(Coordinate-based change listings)
>>

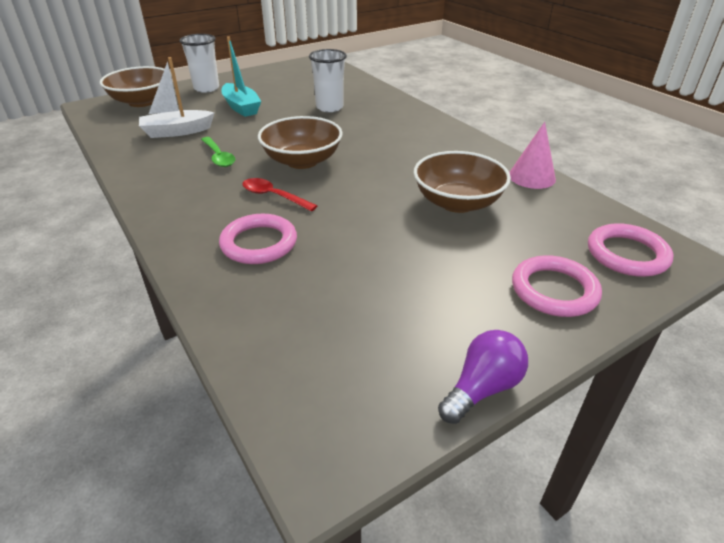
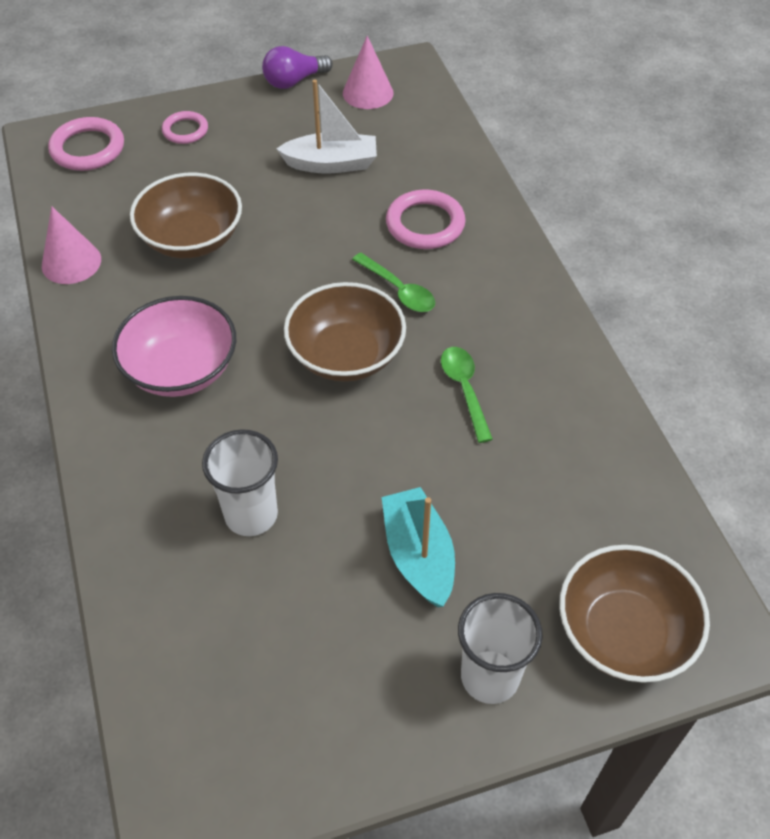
camera: 165 degrees left, 15 degrees up
white boat [139,57,214,138] -> white boat moved to [277,79,377,174]
red spoon [242,178,317,211] -> green spoon [352,253,435,312]
pink ring [512,255,602,317] -> pink ring [162,111,208,144], size x0.63
none -> pink bowl [112,296,236,397]
none -> pink cone [343,36,394,109]

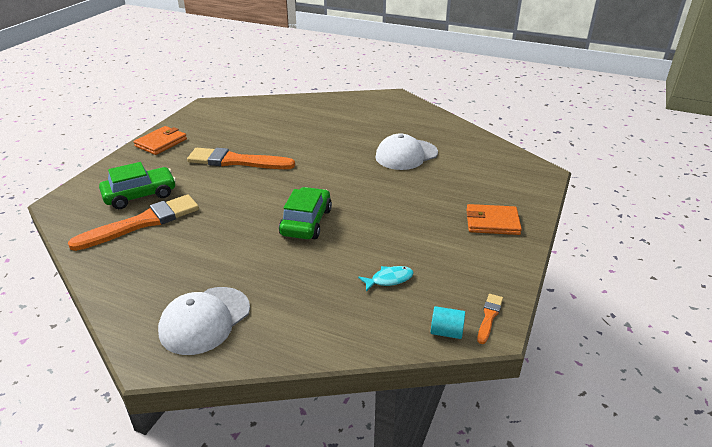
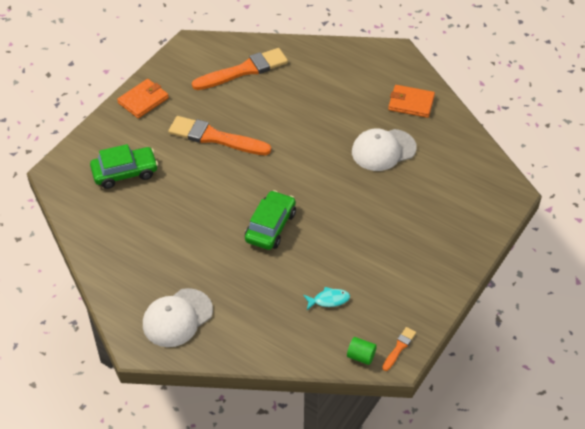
camera: 10 degrees right, 15 degrees up
orange brush [68,195,199,251] -> orange brush moved to [192,48,288,90]
turquoise cylinder [431,306,465,339] -> green cylinder [347,337,377,365]
orange wallet [466,204,522,235] -> orange wallet moved to [388,85,435,118]

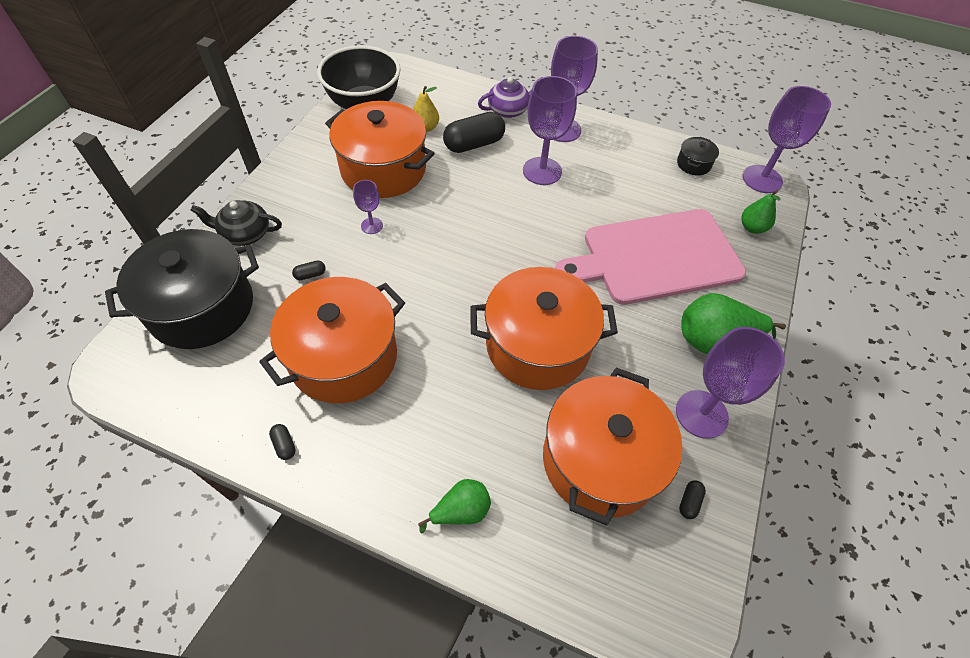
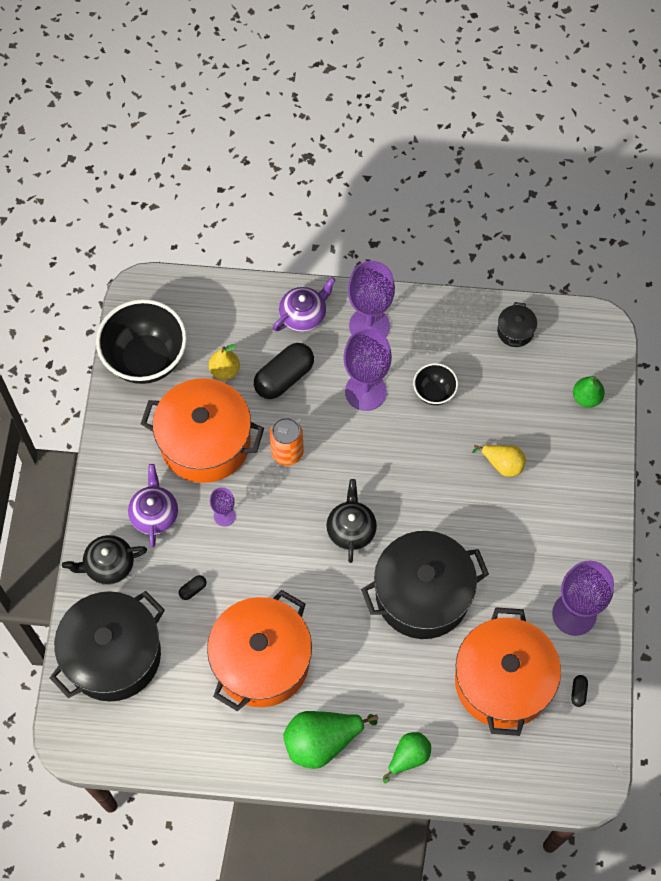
camera: 15 degrees left, 10 degrees up
black capsule [269,424,296,460] -> none
orange pot [470,267,618,390] -> black pot [361,531,489,639]
pink cutting board [555,209,746,305] -> yellow pear [472,445,526,477]
green pear [681,293,786,354] -> green pear moved to [283,711,378,769]
purple goblet [743,86,831,193] -> none
none -> purple teapot [128,464,178,547]
none -> orange can [270,417,304,466]
none -> black teapot [326,479,377,563]
none -> black bowl [413,363,458,405]

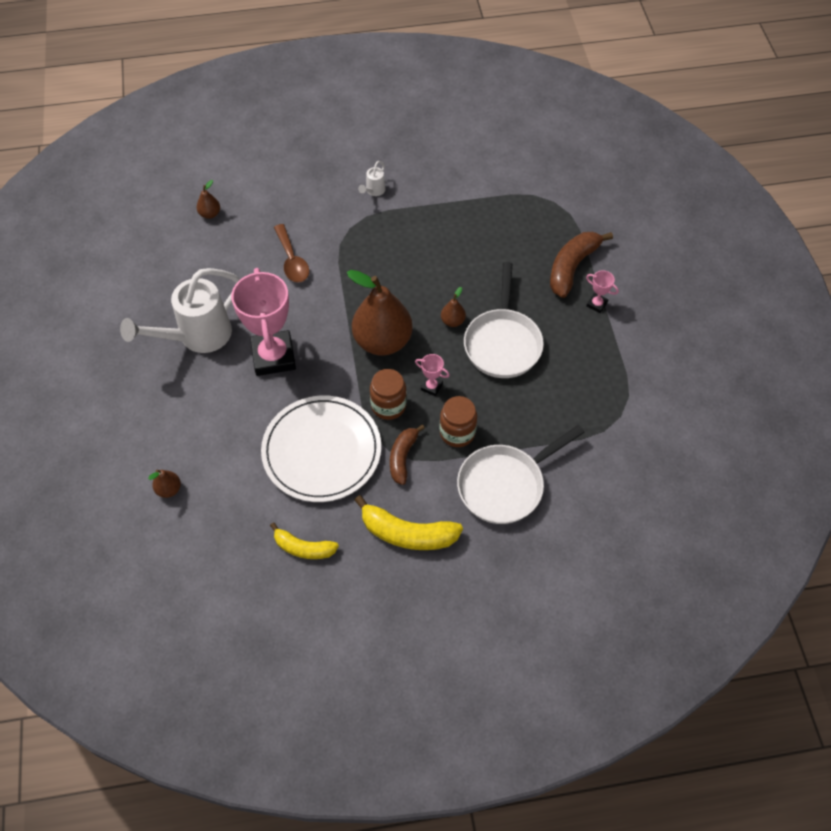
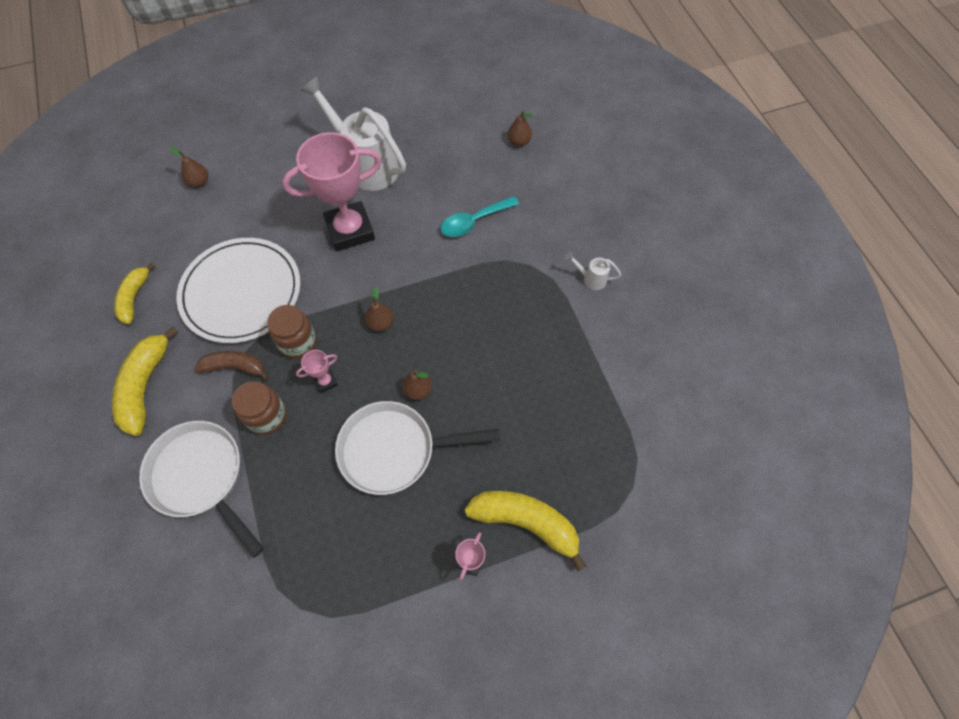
camera: 80 degrees right, 5 degrees up
brown spoon [274,224,309,283] -> turquoise spoon [441,196,519,237]
brown pear [347,270,413,356] -> brown pear [365,287,394,332], size x0.42
pink trophy [415,354,450,396] -> pink trophy turned 45 degrees clockwise [296,350,338,393]
brown banana [550,232,613,298] -> yellow banana [465,491,587,571]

<<

▸ EXERCISE AIM: A verbatim copy of the records is expected, from their first line through the line with "none -> pink cone [343,36,394,109]", inclusive, with the pictures removed.

▸ COMPLETED EXERCISE:
camera: 165 degrees left, 15 degrees up
white boat [139,57,214,138] -> white boat moved to [277,79,377,174]
red spoon [242,178,317,211] -> green spoon [352,253,435,312]
pink ring [512,255,602,317] -> pink ring [162,111,208,144], size x0.63
none -> pink bowl [112,296,236,397]
none -> pink cone [343,36,394,109]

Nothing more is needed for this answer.